> **DATA PROVIDED**:
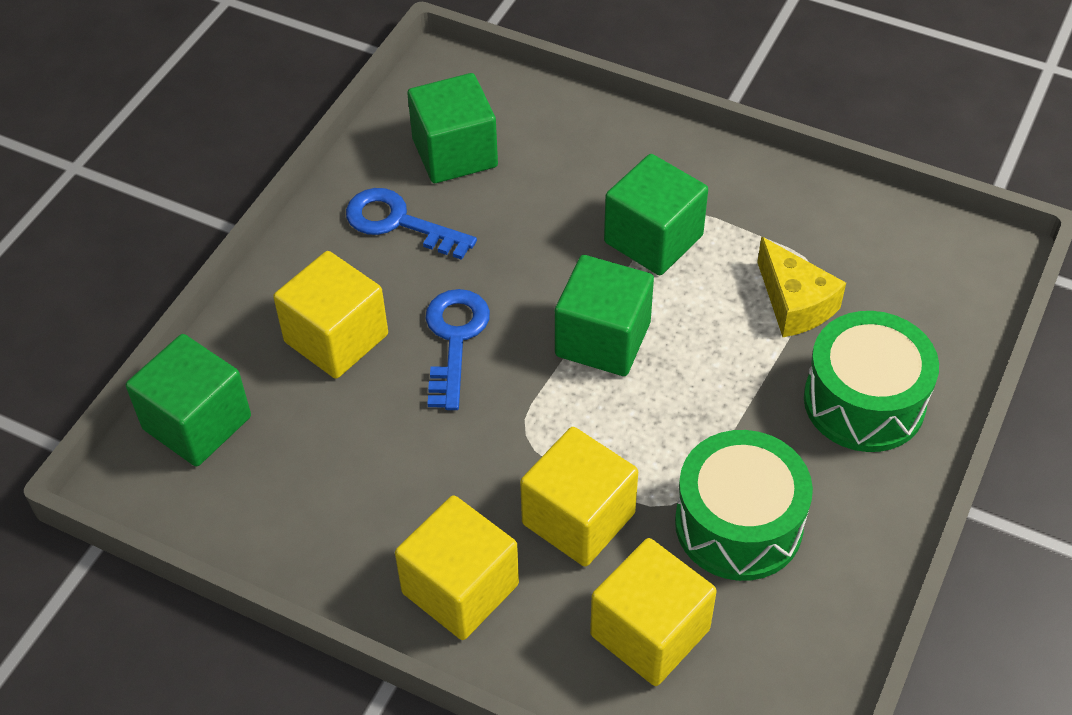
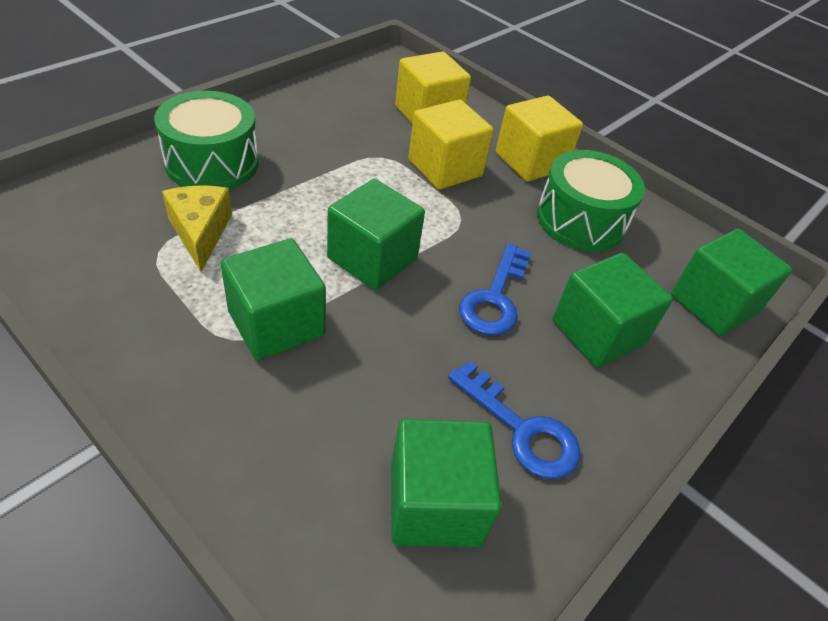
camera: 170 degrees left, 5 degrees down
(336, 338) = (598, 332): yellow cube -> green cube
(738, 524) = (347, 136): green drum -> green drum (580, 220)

* * *

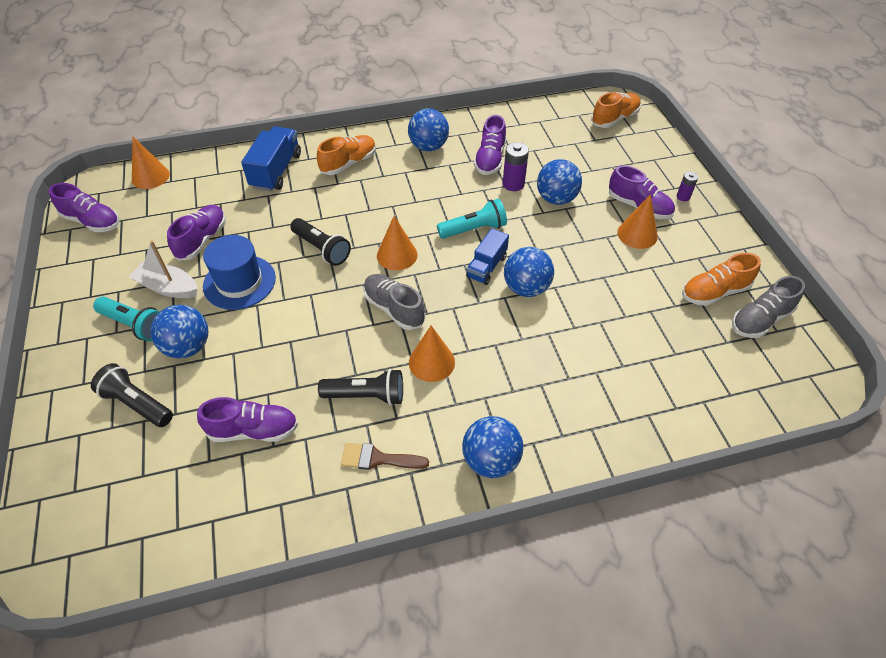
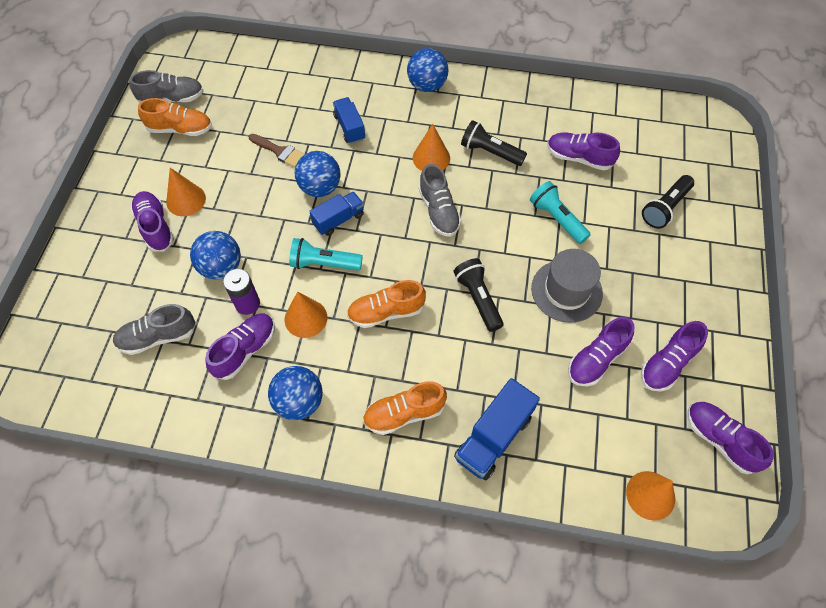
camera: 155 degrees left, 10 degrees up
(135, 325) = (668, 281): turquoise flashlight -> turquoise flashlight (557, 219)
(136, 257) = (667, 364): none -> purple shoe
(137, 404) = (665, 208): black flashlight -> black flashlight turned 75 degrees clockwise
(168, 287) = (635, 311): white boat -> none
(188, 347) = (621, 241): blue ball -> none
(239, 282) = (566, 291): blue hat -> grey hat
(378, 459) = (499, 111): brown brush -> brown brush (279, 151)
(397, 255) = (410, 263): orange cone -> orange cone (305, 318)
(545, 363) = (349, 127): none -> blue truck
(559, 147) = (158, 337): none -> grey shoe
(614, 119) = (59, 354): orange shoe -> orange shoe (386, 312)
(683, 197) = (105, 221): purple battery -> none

> **YOUR TASK**:
Give the exact lines, and only those, from the line containing "(136, 257) = (667, 364): none -> purple shoe" through the line containing "(683, 197) = (105, 221): purple" in the entries above.

> **RESPONSE AREA**:
(136, 257) = (667, 364): none -> purple shoe
(137, 404) = (665, 208): black flashlight -> black flashlight turned 75 degrees clockwise
(168, 287) = (635, 311): white boat -> none
(188, 347) = (621, 241): blue ball -> none
(239, 282) = (566, 291): blue hat -> grey hat
(378, 459) = (499, 111): brown brush -> brown brush (279, 151)
(397, 255) = (410, 263): orange cone -> orange cone (305, 318)
(545, 363) = (349, 127): none -> blue truck
(559, 147) = (158, 337): none -> grey shoe
(614, 119) = (59, 354): orange shoe -> orange shoe (386, 312)
(683, 197) = (105, 221): purple battery -> none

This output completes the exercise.